- _Exercise requirements_: Copy out the entries that run from the line containing "UPK: 2:20 -> 2:24" up to and including the line containing "QFG: 12:25 -> 12:00", leaving the pictures out of your copy.

- _Material provided_:
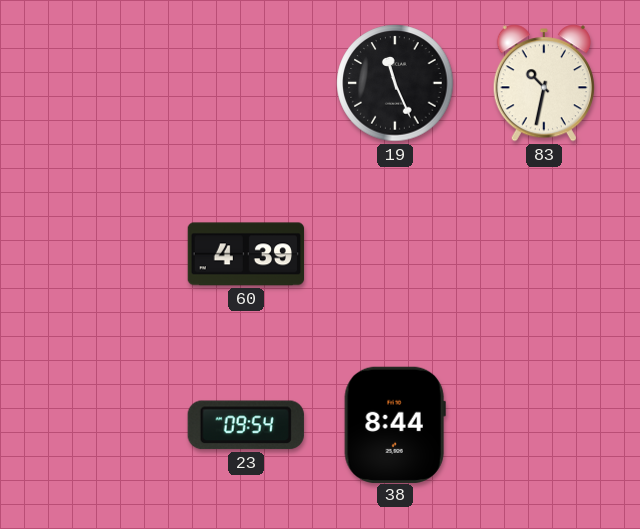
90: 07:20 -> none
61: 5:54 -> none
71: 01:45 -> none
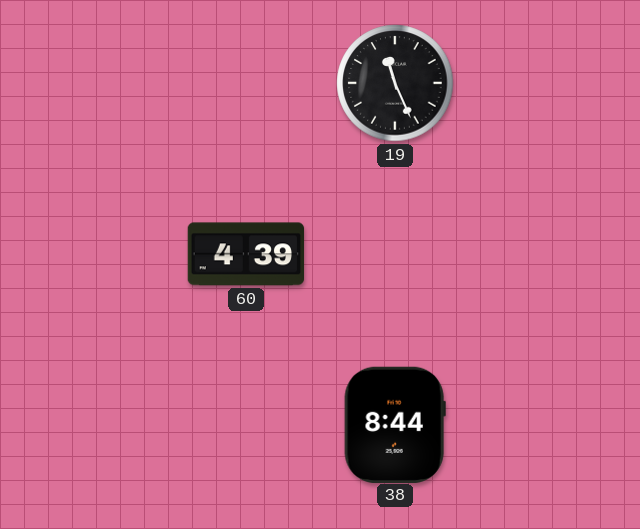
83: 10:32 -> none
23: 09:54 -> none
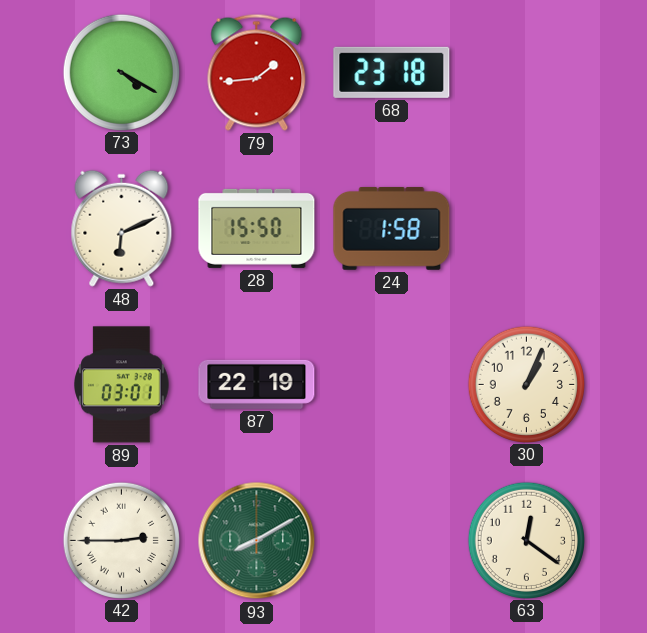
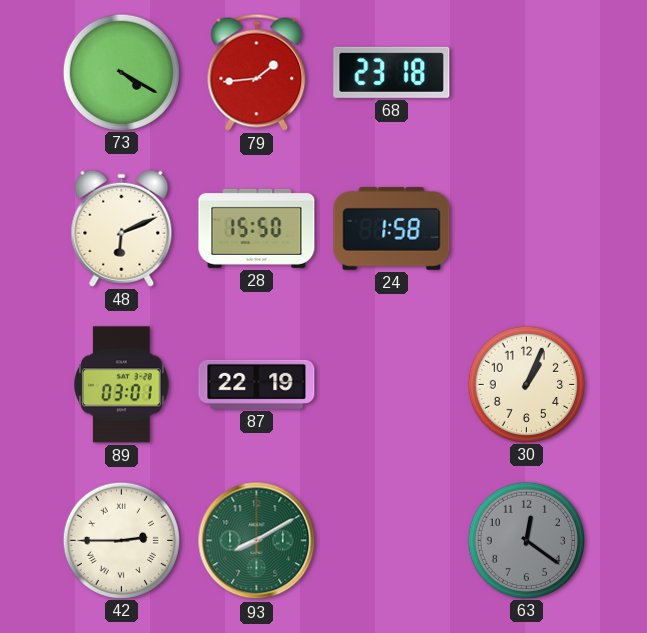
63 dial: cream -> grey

* * *

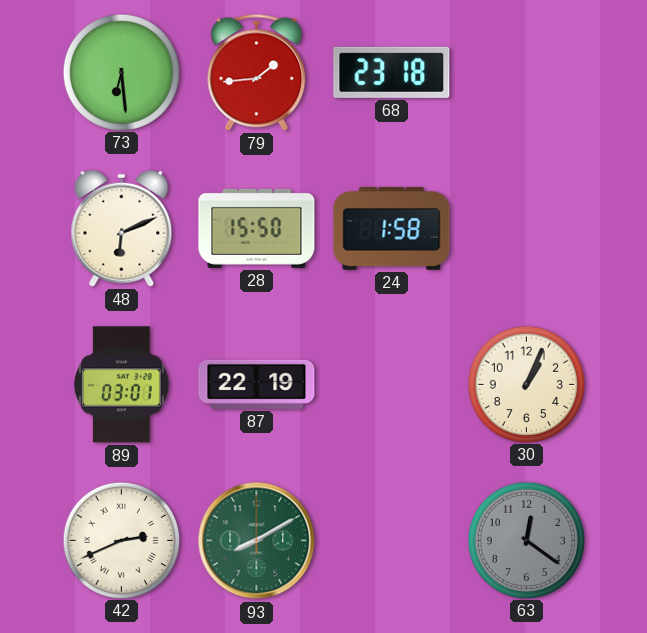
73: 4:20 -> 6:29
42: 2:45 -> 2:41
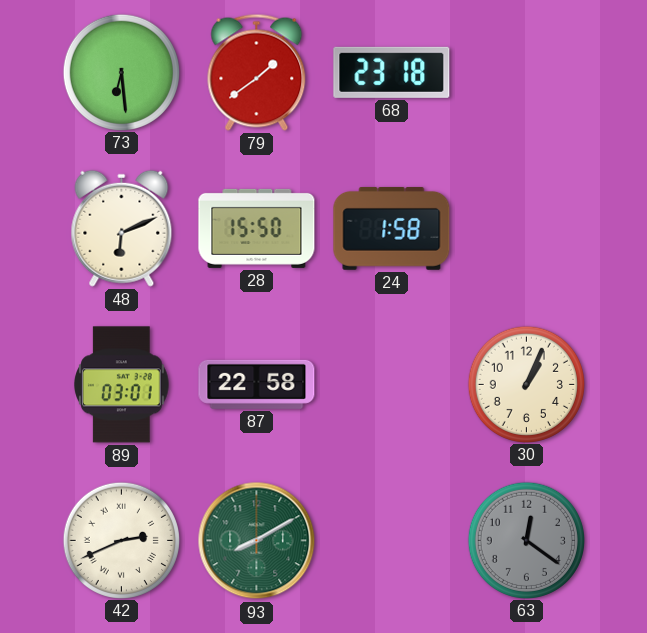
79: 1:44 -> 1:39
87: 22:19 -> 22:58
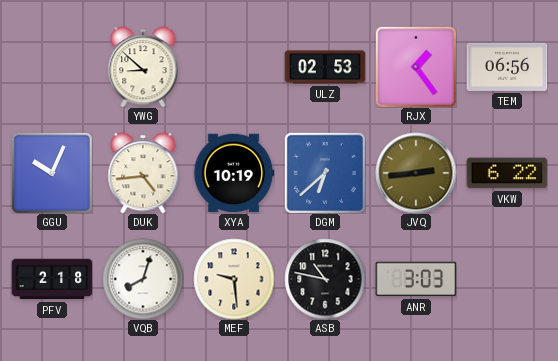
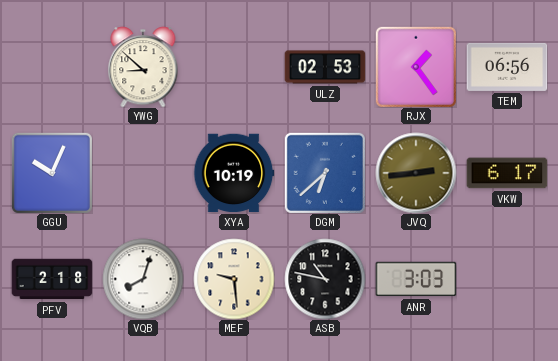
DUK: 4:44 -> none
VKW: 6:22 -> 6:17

...

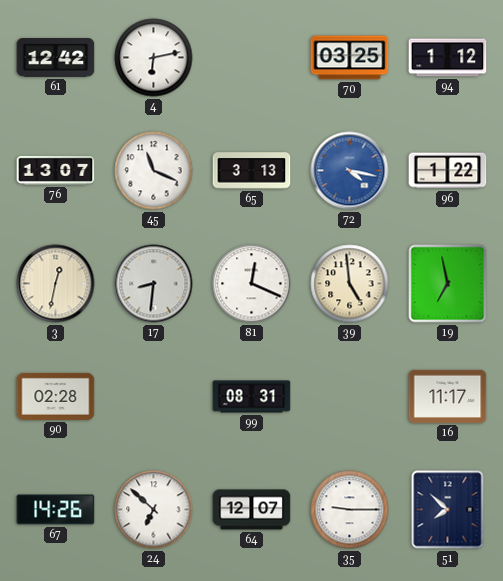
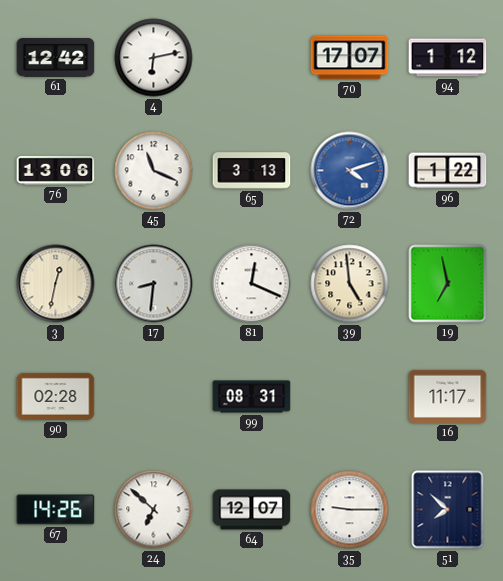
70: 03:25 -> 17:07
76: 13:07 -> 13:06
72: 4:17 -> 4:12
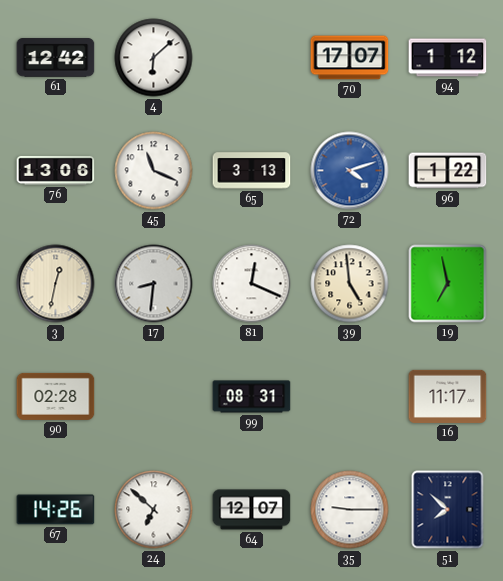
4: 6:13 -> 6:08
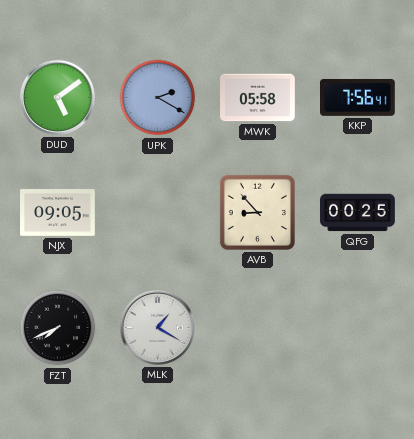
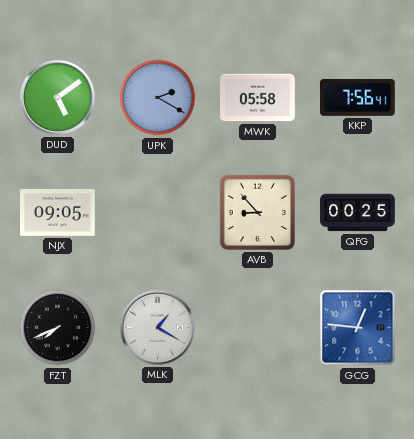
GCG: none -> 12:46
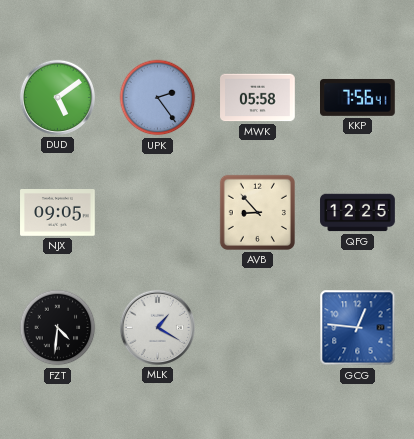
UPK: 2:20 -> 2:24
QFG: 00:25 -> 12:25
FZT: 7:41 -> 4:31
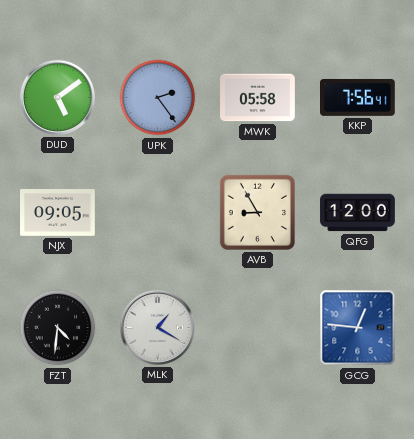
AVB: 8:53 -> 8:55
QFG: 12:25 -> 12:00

- _Finished answer_:
UPK: 2:20 -> 2:24
QFG: 00:25 -> 12:25
FZT: 7:41 -> 4:31
AVB: 8:53 -> 8:55
QFG: 12:25 -> 12:00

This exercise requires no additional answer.